Extracted records:

____

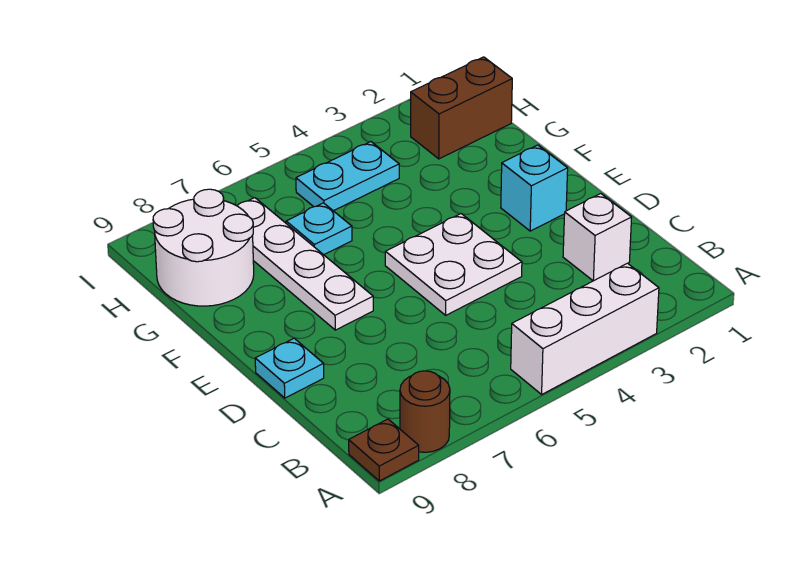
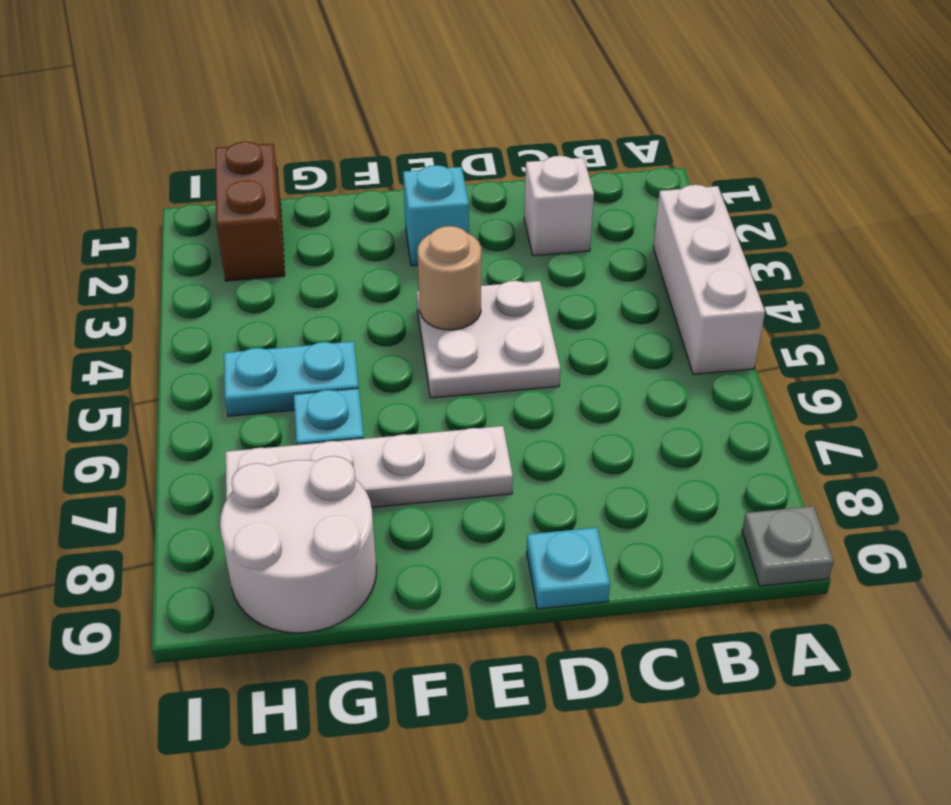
brown round brick A8 level 1 -> none
brown plate A9 level 1 -> grey plate A9 level 1
none -> tan round brick E4 level 2
cyan plate H4:H5 level 1 -> cyan plate G5:H5 level 1

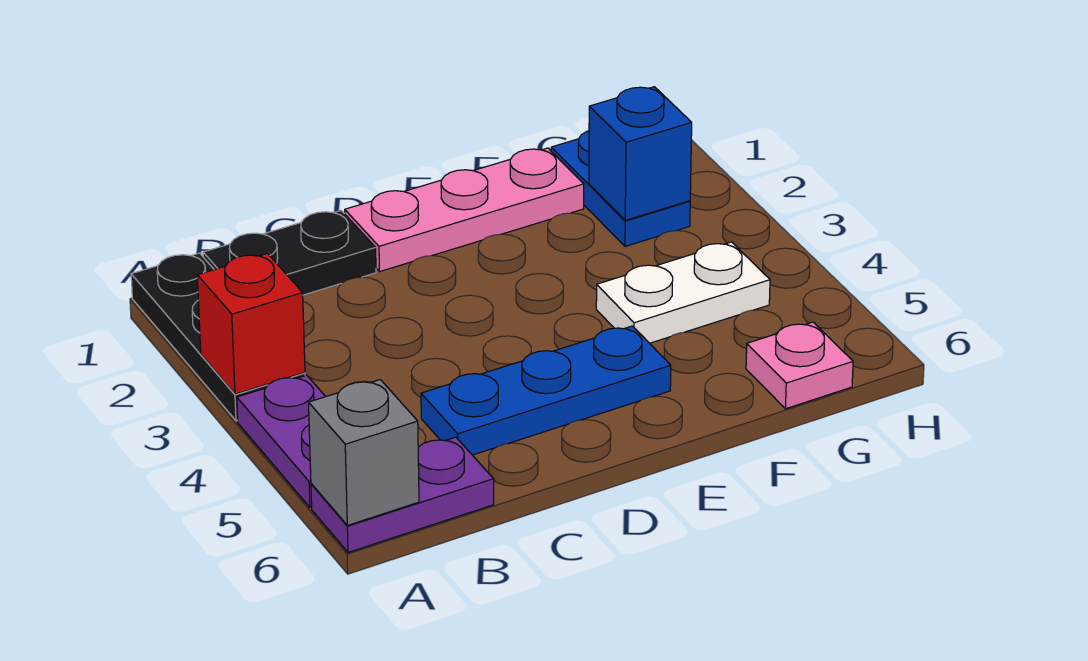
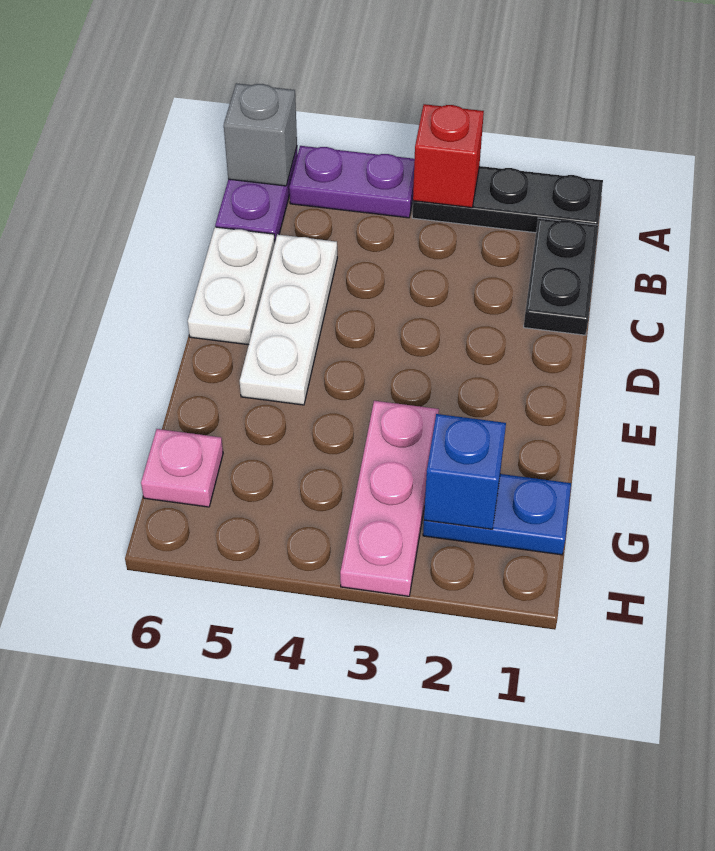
blue plate C5:E5 level 1 -> white plate C5:E5 level 1
pink plate D1:F1 level 1 -> pink plate F3:H3 level 1
white plate F4:G4 level 1 -> white plate C6:D6 level 1

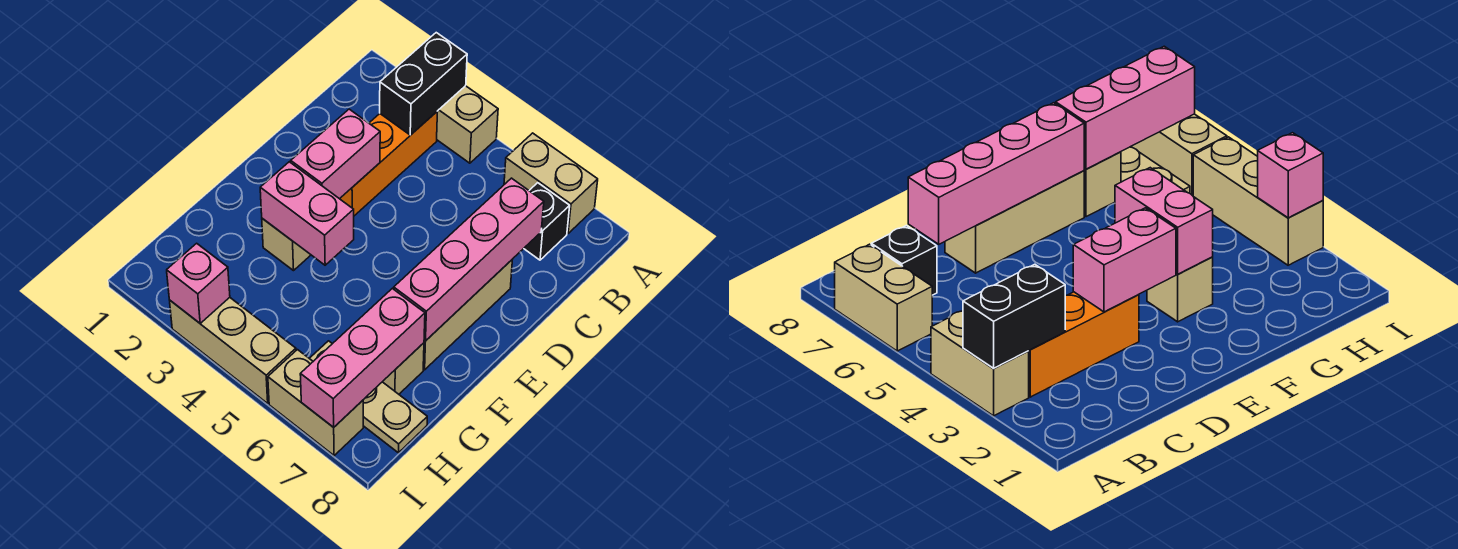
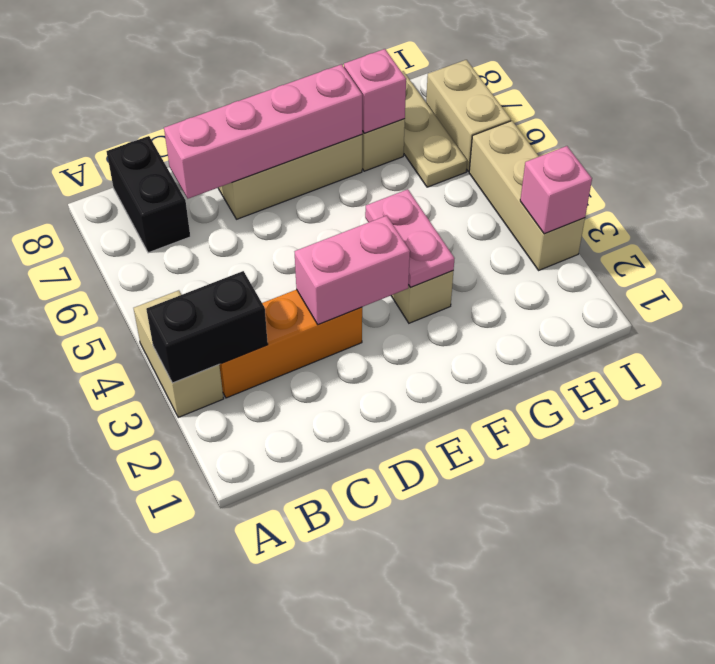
tan brick A6:A7 level 1 -> none
black brick B7 level 1 -> black brick B7:B8 level 1
pink brick F3:F4 level 2 -> pink plate F3:F4 level 2
pink brick G7:I7 level 2 -> pink brick G7 level 2

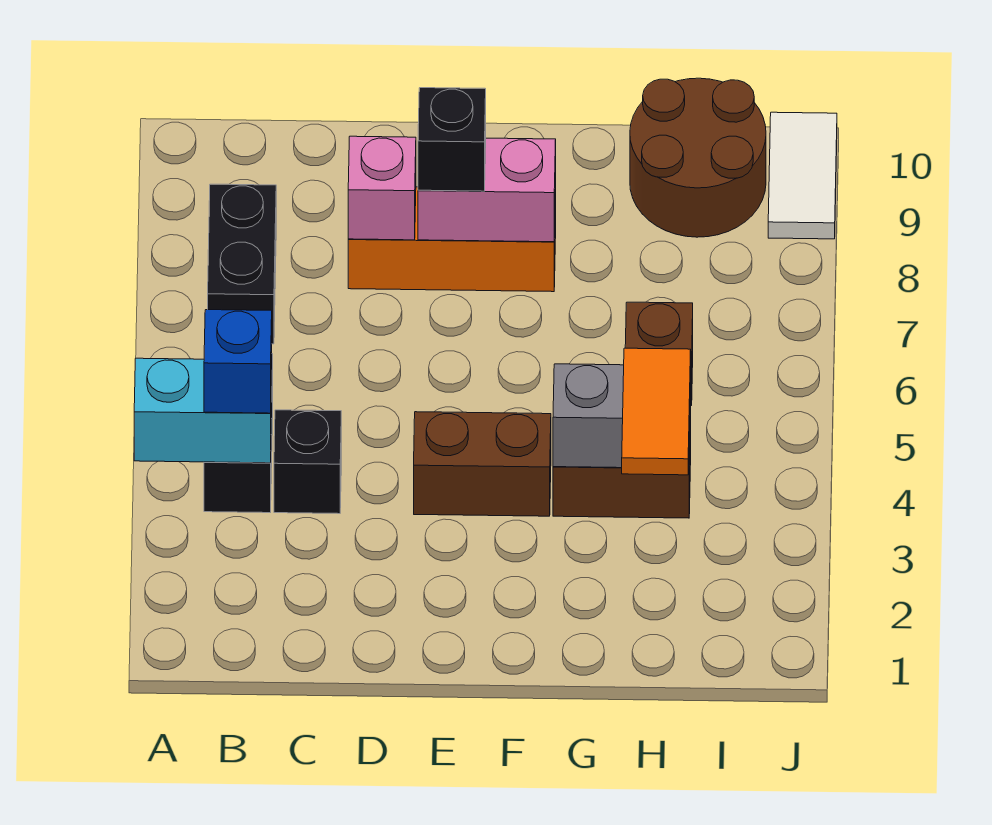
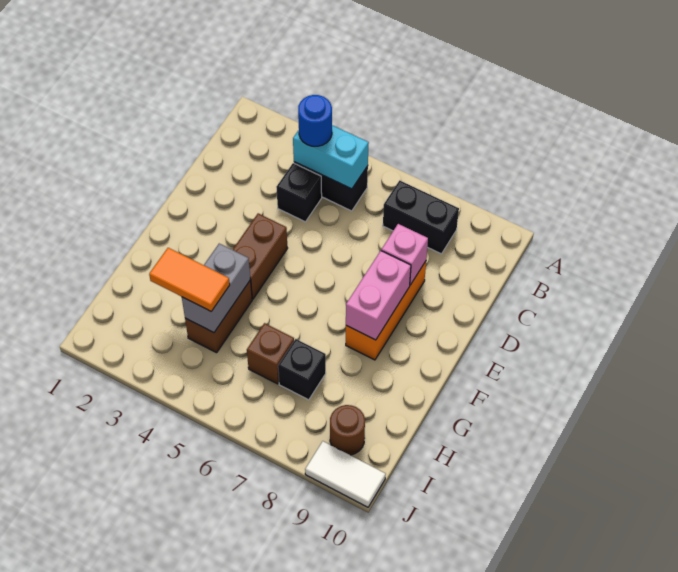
cyan brick A4:B4 level 2 -> cyan brick B4:B5 level 2
blue brick B4 level 3 -> blue round brick B4 level 3
black brick E8 level 3 -> black brick H7 level 1
brown round brick H9:I10 level 1 -> brown round brick I9 level 1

____

Work request: Every line above that holds the string "plate" should be returned.

Output for this exercise:
brown plate A9 level 1 -> grey plate A9 level 1
cyan plate H4:H5 level 1 -> cyan plate G5:H5 level 1
blue plate C5:E5 level 1 -> white plate C5:E5 level 1
pink plate D1:F1 level 1 -> pink plate F3:H3 level 1
white plate F4:G4 level 1 -> white plate C6:D6 level 1
pink brick F3:F4 level 2 -> pink plate F3:F4 level 2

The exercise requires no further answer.